──────── DATASET RECORDS ────────
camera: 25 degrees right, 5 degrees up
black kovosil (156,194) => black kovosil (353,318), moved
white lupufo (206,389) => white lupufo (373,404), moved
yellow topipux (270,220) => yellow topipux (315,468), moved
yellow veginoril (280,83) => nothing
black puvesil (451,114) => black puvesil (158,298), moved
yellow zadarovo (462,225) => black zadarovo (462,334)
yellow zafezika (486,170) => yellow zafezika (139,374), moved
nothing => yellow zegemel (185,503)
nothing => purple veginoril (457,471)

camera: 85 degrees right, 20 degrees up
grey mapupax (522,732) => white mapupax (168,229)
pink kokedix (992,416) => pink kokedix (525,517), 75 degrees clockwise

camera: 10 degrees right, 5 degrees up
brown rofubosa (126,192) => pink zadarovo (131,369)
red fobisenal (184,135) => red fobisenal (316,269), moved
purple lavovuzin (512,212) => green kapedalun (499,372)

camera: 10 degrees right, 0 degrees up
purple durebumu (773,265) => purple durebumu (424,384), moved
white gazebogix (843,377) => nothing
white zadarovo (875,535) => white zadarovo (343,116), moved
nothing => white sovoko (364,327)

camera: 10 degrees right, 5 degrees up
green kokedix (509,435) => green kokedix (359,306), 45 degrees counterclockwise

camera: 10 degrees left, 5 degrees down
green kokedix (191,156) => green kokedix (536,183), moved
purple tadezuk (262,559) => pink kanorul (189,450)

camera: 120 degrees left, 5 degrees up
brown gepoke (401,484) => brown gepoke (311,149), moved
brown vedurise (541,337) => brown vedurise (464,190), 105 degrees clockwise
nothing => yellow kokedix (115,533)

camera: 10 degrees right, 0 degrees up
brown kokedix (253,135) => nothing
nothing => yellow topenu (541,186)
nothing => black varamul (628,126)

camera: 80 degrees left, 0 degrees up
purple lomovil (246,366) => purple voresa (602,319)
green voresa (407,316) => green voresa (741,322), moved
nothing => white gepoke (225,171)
────────
#### PROMPT
Each record above, from first to last, should be written out again exactly.

#### SOLUTION FOR THIS EXERCISE
camera: 25 degrees right, 5 degrees up
black kovosil (156,194) => black kovosil (353,318), moved
white lupufo (206,389) => white lupufo (373,404), moved
yellow topipux (270,220) => yellow topipux (315,468), moved
yellow veginoril (280,83) => nothing
black puvesil (451,114) => black puvesil (158,298), moved
yellow zadarovo (462,225) => black zadarovo (462,334)
yellow zafezika (486,170) => yellow zafezika (139,374), moved
nothing => yellow zegemel (185,503)
nothing => purple veginoril (457,471)

camera: 85 degrees right, 20 degrees up
grey mapupax (522,732) => white mapupax (168,229)
pink kokedix (992,416) => pink kokedix (525,517), 75 degrees clockwise

camera: 10 degrees right, 5 degrees up
brown rofubosa (126,192) => pink zadarovo (131,369)
red fobisenal (184,135) => red fobisenal (316,269), moved
purple lavovuzin (512,212) => green kapedalun (499,372)

camera: 10 degrees right, 0 degrees up
purple durebumu (773,265) => purple durebumu (424,384), moved
white gazebogix (843,377) => nothing
white zadarovo (875,535) => white zadarovo (343,116), moved
nothing => white sovoko (364,327)

camera: 10 degrees right, 5 degrees up
green kokedix (509,435) => green kokedix (359,306), 45 degrees counterclockwise

camera: 10 degrees left, 5 degrees down
green kokedix (191,156) => green kokedix (536,183), moved
purple tadezuk (262,559) => pink kanorul (189,450)

camera: 120 degrees left, 5 degrees up
brown gepoke (401,484) => brown gepoke (311,149), moved
brown vedurise (541,337) => brown vedurise (464,190), 105 degrees clockwise
nothing => yellow kokedix (115,533)

camera: 10 degrees right, 0 degrees up
brown kokedix (253,135) => nothing
nothing => yellow topenu (541,186)
nothing => black varamul (628,126)

camera: 80 degrees left, 0 degrees up
purple lomovil (246,366) => purple voresa (602,319)
green voresa (407,316) => green voresa (741,322), moved
nothing => white gepoke (225,171)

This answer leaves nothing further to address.